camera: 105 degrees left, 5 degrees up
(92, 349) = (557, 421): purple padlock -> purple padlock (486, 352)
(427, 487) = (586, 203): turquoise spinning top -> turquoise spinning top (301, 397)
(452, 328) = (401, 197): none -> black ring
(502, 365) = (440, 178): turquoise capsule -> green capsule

...

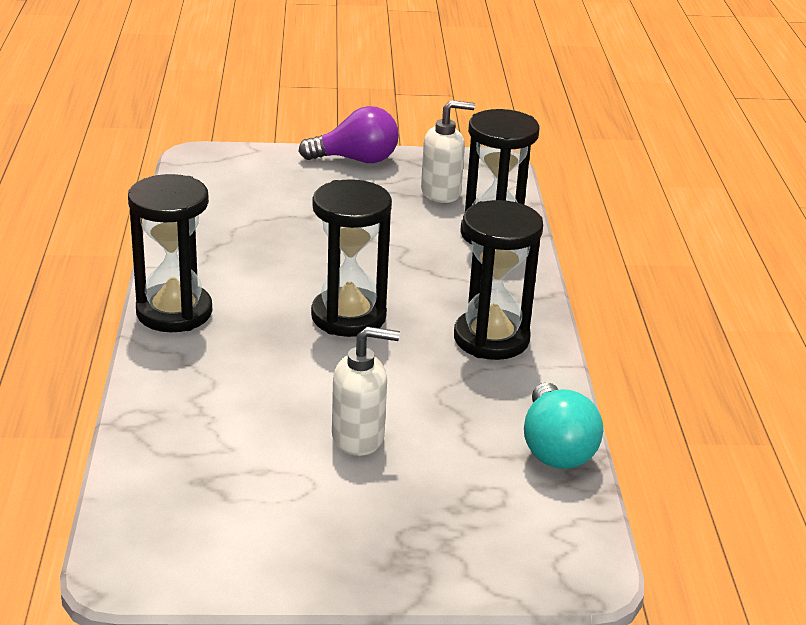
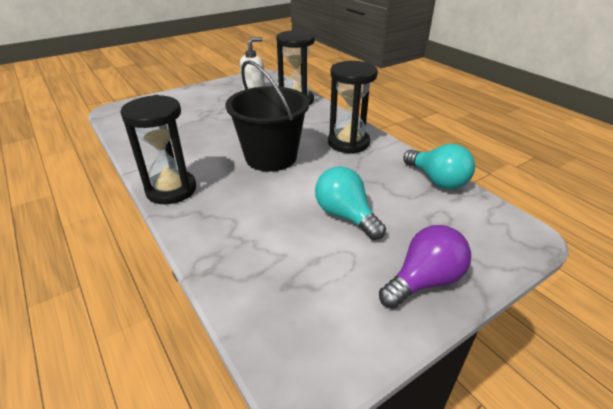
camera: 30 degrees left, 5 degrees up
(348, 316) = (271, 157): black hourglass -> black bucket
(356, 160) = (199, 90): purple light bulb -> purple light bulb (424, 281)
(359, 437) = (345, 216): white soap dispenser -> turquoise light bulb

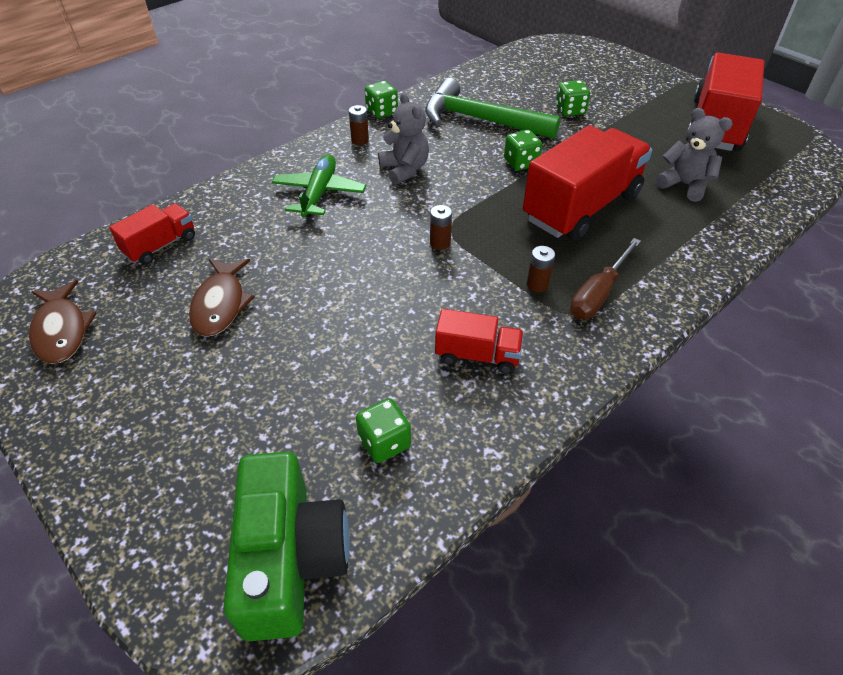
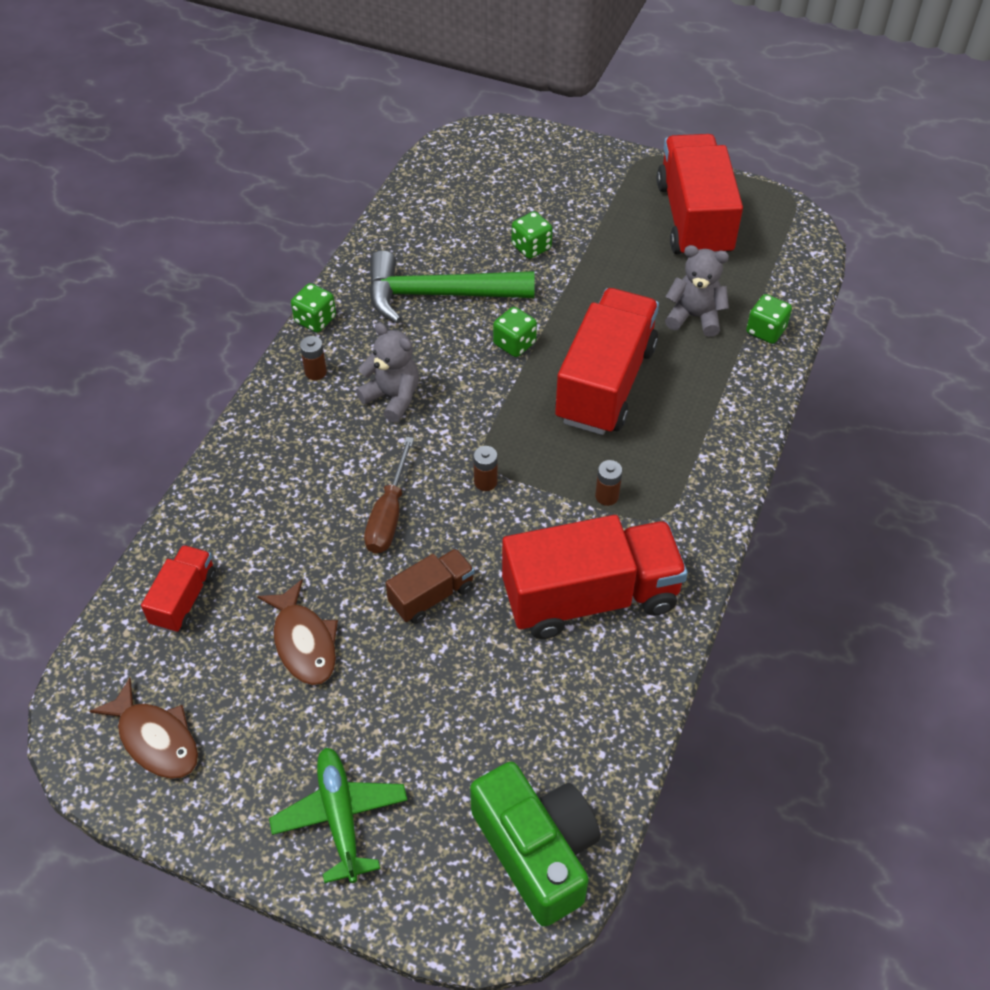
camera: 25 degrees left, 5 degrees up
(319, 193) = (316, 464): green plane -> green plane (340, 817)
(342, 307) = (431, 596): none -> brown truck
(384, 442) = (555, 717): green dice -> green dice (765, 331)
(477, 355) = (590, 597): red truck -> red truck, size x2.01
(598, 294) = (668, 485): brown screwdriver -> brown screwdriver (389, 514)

==

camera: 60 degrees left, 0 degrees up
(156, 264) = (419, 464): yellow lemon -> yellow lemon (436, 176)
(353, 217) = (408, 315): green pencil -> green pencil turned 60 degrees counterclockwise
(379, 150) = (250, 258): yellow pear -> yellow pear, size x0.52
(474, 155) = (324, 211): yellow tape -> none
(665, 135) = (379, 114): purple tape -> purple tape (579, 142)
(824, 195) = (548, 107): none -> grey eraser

#### Required work:
An exact copy of the lines above, from the one containing "(477, 355) = (590, 597): red" through the one containing "(598, 294) = (668, 485): brown", is the whole of the answer.

#### Answer to the exercise:
(477, 355) = (590, 597): red truck -> red truck, size x2.01
(598, 294) = (668, 485): brown screwdriver -> brown screwdriver (389, 514)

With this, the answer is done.